╭─ Data lines

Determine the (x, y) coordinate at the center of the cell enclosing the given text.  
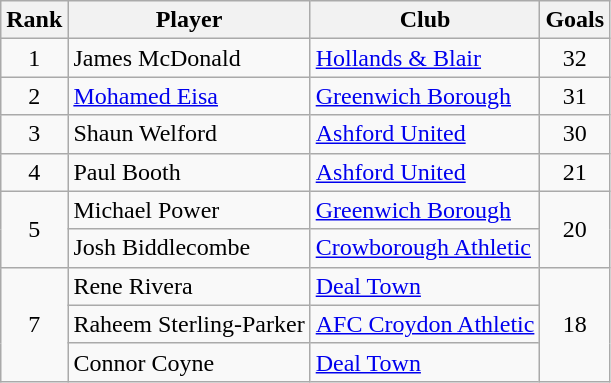
1 (34, 58)
31 (575, 96)
Michael Power (189, 210)
Crowborough Athletic (425, 248)
7 (34, 324)
32 (575, 58)
5 (34, 229)
Player (189, 20)
20 (575, 229)
Goals (575, 20)
21 (575, 172)
Connor Coyne (189, 362)
AFC Croydon Athletic (425, 324)
James McDonald (189, 58)
Mohamed Eisa (189, 96)
18 (575, 324)
3 (34, 134)
4 (34, 172)
Club (425, 20)
Hollands & Blair (425, 58)
Paul Booth (189, 172)
Raheem Sterling-Parker (189, 324)
2 (34, 96)
Rene Rivera (189, 286)
Josh Biddlecombe (189, 248)
Shaun Welford (189, 134)
Rank (34, 20)
30 (575, 134)
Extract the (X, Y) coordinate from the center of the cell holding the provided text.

╰─

Work instructions = State how many lines of the records above contain the word "cell". Give only the number.

Response to the task = 2